What you are asked to do = Pull out every line in the entries below that contains the string "kern", copying each one in full.

═════ Provided data

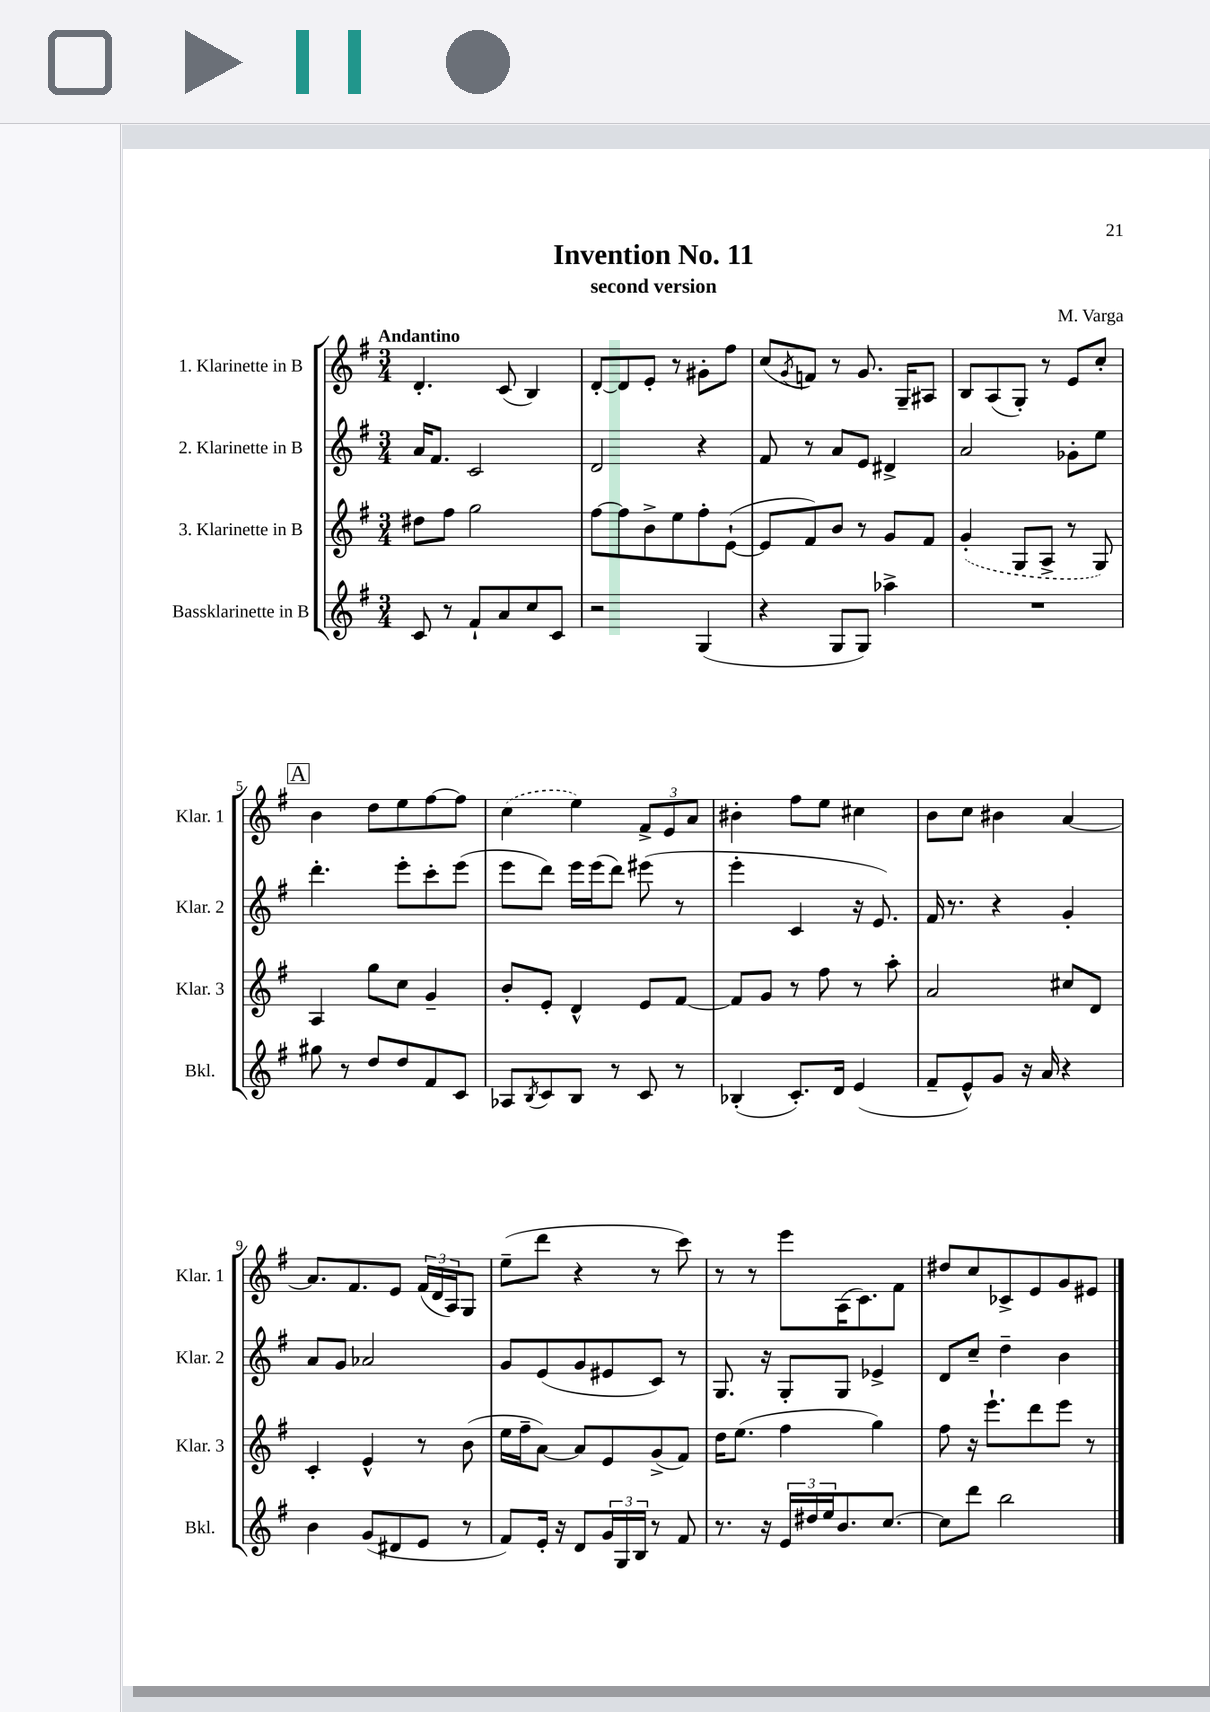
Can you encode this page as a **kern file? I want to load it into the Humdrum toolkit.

**kern	**kern	**kern	**kern
*staff4	*staff3	*staff2	*staff1
*clefG2	*clefG2	*clefG2	*clefG2
*k[f#]	*k[f#]	*k[f#]	*k[f#]
*M3/4	*M3/4	*M3/4	*M3/4
8c	8dd#	16a	4.d'
.	.	8.f#	.
8r	8ff#	.	.
8f#`	2gg	2c	.
8a	.	.	(8c
8cc	.	.	4B)
8c	.	.	.
=	=	=	=
2r	[8ff#	2d	[8d'
.	8ff#]	.	8d]
.	8b^	.	8e'
.	8ee	.	8r
(4G	8ff#'	4r	8g#'
.	([8e`	.	8ff#
=	=	=	=
4r	8e]	8f#	(8cc
.	.	.	8qg
.	8f#)	8r	8f)
8G	8b	8a	8r
8G)	8r	8e	8.g
4aa-^	8g	4d#^	.
.	.	.	16G~
.	8f#	.	8A#
=	=	=	=
2.r	(4g'	2a	8B
.	.	.	(8A
.	8G	.	8G')
.	8A^	.	8r
.	8r	8g-'	8e
.	8G)	8ee	8cc'
=	=	=	=
8gg#	4A	4.ddd'	4b
8r	.	.	.
8dd	8gg	.	8dd
8dd	8cc	8eee'	8ee
8f#	4g~	8ccc'	[8ff#
8c	.	(8eee	8ff#]
=	=	=	=
8A-	8b'	8eee	(4cc
8qB	.	.	.
8c	8e'	8ddd)	.
8B	4d^^	16eee	4ee)
.	.	(16eee	.
8r	.	8ddd)	.
8c	8e	(8eee#	12f#^
.	.	.	12e
8r	[8f#	8r	.
.	.	.	12a
=	=	=	=
(4B-'	8f#]	4eee'	4b#'
.	8g	.	.
8.c')	8r	4c	8ff#
.	8ff#	.	8ee
16d	.	.	.
(4e	8r	16r	4cc#
.	.	8.e)	.
.	8aa'	.	.
=	=	=	=
8f#~	2a	16f#	8b
.	.	8.r	.
8e^^)	.	.	8cc
8g	.	4r	4b#
16r	.	.	.
16a	.	.	.
4r	8cc#	4g'	[4a
.	8d	.	.
=	=	=	=
4b	4c'	8a	8.a]
.	.	8g	.
.	.	.	8.f#
(8g	4e^^	2a-	.
8d#	.	.	8e
8e	8r	.	(24f#
.	.	.	24d
.	.	.	24A)
8r	(8b	.	8G
=	=	=	=
8f#)	16ee	8g	(8ee~
.	16ff#~	.	.
16e'	[8a)	(8e	8ddd
16r	.	.	.
8d	8a]	8g	4r
24g	8e	8e#	.
24G	.	.	.
24B	.	.	.
8r	(8g^	8c)	8r
8f#	8f#)	8r	8ccc)
=	=	=	=
8.r	16dd	8.G	8r
.	(8.ee	.	.
.	.	.	8r
16r	.	16r	.
24e	4ff#	8G'	8eee
24dd#	.	.	.
24ee	.	.	.
8.b	.	8G	(16A
.	.	.	8.c)
.	4gg)	4e-^	.
[8.cc	.	.	.
.	.	.	8f#
=	=	=	=
8cc]	8ff#	8d	8dd#
8ddd	16r	8cc~	8cc
.	8.eee`	.	.
2bb	.	4dd~	8c-^
.	8ddd	.	8e
.	8eee	4b	8g
.	8r	.	8e#
==	==	==	==
*-	*-	*-	*-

══════════

Result =
Can you encode this page as a **kern file? I want to load it into the Humdrum toolkit.
**kern	**kern	**kern	**kern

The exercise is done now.